*Problem to work on*
Only the text belongs in the copy: retype each record exactly as it appears.

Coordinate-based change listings
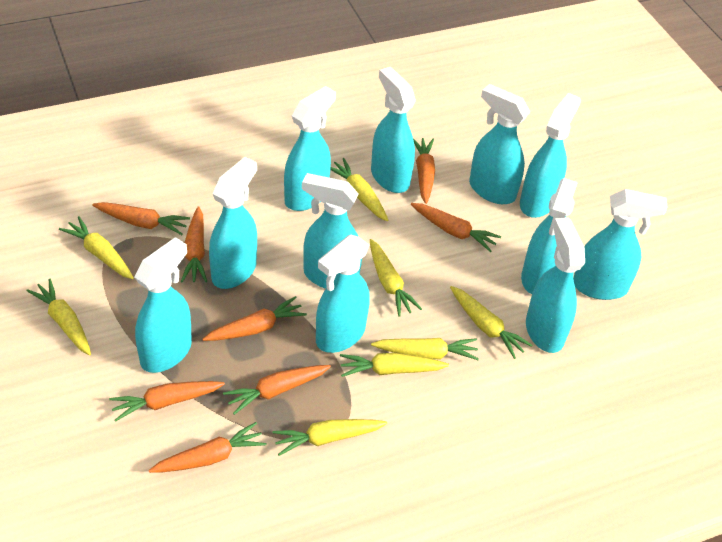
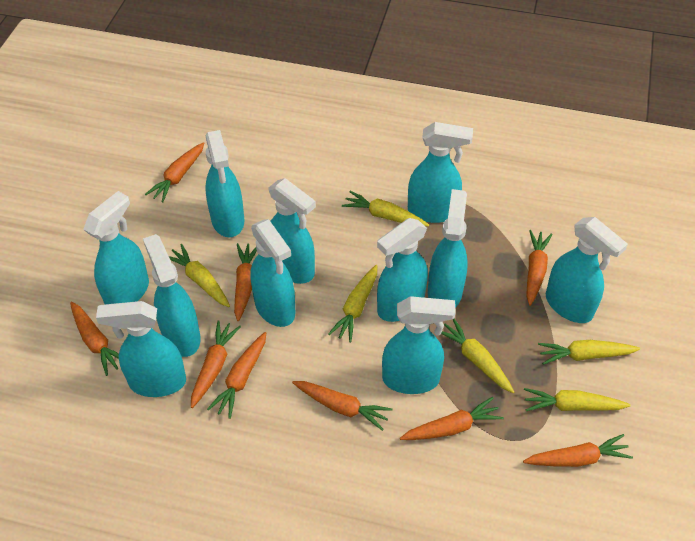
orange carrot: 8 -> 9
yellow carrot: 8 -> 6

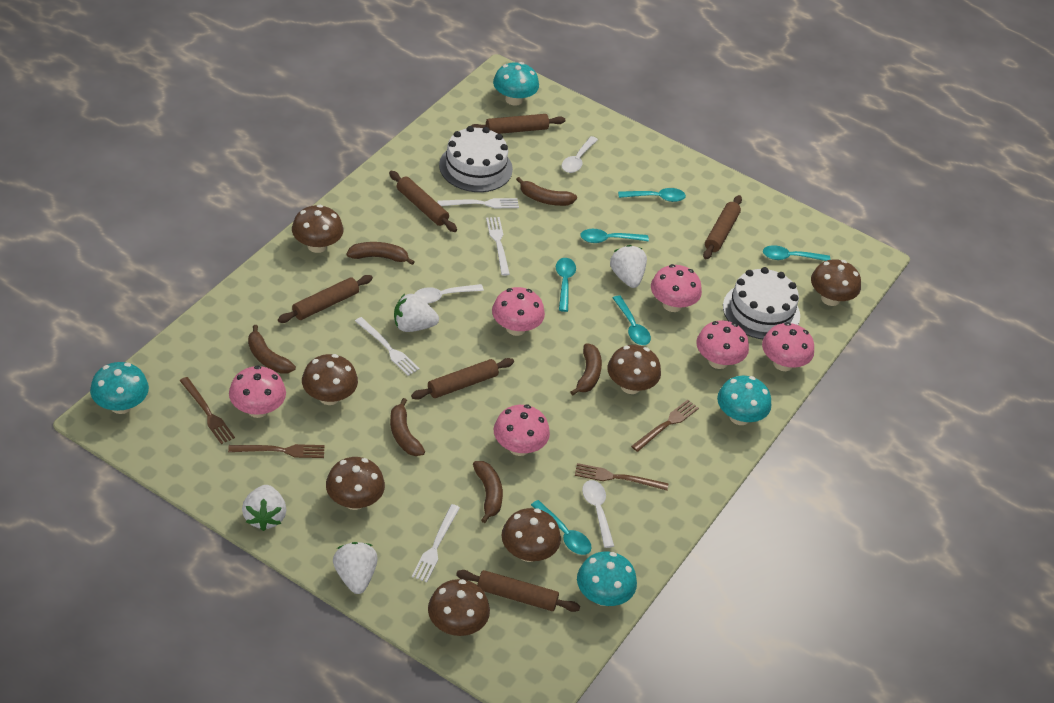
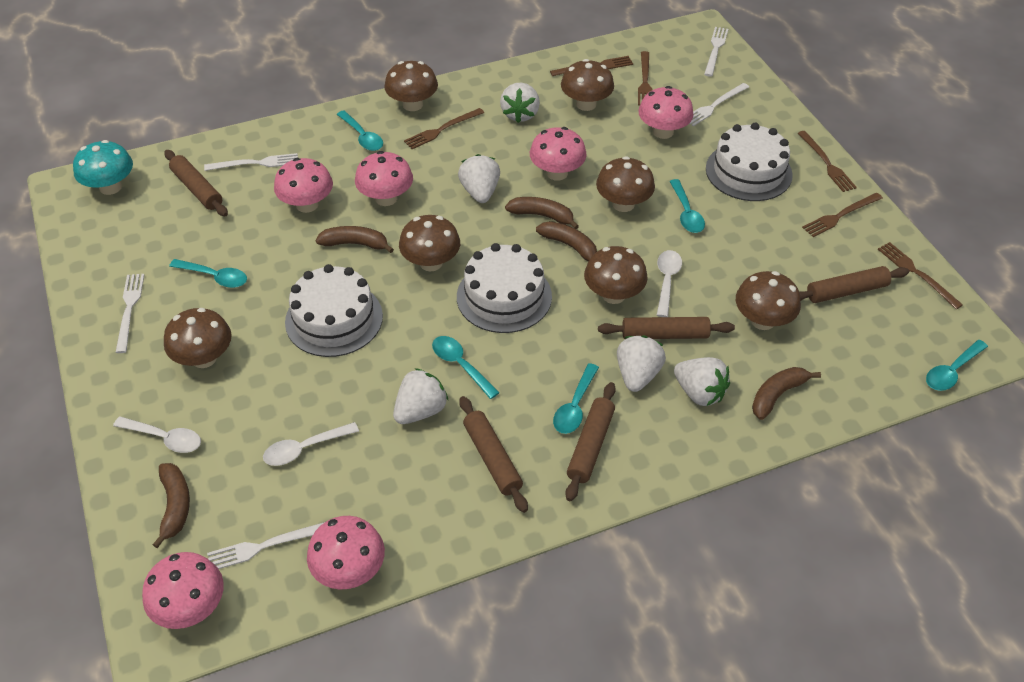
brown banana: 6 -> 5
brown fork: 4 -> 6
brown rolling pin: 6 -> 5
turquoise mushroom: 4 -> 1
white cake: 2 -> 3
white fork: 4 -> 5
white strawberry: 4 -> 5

*Solution*
orange carrot: 8 -> 9
yellow carrot: 8 -> 6

brown banana: 6 -> 5
brown fork: 4 -> 6
brown rolling pin: 6 -> 5
turquoise mushroom: 4 -> 1
white cake: 2 -> 3
white fork: 4 -> 5
white strawberry: 4 -> 5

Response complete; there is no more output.